━━ DATA LISTING ━━

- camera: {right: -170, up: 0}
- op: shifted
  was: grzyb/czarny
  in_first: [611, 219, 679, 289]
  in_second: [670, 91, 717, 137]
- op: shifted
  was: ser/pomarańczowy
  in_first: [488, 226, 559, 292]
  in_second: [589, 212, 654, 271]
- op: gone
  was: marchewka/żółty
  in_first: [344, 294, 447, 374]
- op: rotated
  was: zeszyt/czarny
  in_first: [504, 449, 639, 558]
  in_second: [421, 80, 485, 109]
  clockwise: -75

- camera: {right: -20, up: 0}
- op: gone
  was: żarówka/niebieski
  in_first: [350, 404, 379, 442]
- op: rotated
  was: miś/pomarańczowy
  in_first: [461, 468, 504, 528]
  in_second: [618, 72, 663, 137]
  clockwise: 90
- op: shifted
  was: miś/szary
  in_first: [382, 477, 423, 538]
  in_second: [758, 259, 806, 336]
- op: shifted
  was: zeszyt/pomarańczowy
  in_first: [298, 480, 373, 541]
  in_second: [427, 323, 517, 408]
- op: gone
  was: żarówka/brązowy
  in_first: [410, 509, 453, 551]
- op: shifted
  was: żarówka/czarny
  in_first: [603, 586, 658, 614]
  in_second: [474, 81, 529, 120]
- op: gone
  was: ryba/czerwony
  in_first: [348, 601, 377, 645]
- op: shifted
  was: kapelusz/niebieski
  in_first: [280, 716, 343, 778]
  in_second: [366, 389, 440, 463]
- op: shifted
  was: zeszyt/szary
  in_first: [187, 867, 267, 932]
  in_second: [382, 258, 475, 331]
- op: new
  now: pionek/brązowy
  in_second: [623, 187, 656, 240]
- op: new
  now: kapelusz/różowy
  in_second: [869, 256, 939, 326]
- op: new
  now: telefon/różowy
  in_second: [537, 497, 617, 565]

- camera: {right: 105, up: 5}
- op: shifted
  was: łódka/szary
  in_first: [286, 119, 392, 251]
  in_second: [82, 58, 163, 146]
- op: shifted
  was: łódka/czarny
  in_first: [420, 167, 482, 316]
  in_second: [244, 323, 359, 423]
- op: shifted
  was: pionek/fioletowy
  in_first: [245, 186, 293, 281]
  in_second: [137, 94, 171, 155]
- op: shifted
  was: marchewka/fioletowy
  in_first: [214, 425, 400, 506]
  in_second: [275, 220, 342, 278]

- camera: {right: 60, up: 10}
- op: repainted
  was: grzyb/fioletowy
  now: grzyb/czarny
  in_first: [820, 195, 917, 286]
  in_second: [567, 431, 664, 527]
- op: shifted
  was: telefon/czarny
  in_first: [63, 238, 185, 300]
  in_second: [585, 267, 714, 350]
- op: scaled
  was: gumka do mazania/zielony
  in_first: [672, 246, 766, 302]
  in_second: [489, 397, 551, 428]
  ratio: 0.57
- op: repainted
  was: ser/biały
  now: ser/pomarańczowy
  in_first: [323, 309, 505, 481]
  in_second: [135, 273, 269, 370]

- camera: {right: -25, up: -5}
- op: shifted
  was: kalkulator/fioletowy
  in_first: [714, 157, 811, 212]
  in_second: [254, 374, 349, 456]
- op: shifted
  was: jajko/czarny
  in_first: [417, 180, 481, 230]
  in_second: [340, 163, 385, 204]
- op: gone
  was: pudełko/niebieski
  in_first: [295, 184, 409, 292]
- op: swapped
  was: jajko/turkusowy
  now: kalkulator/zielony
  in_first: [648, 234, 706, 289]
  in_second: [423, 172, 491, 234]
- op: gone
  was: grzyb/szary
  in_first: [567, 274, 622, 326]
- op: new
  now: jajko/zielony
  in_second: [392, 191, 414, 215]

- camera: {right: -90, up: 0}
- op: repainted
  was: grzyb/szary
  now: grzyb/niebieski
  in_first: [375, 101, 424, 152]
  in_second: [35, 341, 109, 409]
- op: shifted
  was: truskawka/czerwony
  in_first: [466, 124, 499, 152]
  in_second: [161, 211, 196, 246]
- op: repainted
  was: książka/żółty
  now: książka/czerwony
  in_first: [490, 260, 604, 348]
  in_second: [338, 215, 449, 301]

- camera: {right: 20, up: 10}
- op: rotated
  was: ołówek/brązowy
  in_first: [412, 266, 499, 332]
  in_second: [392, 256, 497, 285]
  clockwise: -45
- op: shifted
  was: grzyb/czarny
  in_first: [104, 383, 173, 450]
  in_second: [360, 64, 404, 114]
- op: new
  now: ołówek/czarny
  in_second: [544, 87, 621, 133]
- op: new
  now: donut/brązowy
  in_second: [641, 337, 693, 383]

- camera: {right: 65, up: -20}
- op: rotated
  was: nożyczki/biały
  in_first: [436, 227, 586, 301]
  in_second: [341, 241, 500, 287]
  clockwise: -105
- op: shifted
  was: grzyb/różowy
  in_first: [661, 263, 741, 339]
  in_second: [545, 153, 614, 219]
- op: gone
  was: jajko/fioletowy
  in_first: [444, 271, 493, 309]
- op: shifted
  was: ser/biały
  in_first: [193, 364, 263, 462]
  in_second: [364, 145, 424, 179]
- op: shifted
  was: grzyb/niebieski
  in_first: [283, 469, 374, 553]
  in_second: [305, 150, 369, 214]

━━━

EXERCISE DETAILS ▸ Examine the records and report how many lines contain the string "czerwony". Only the number should be given.

ANSWER BOX ▸ 3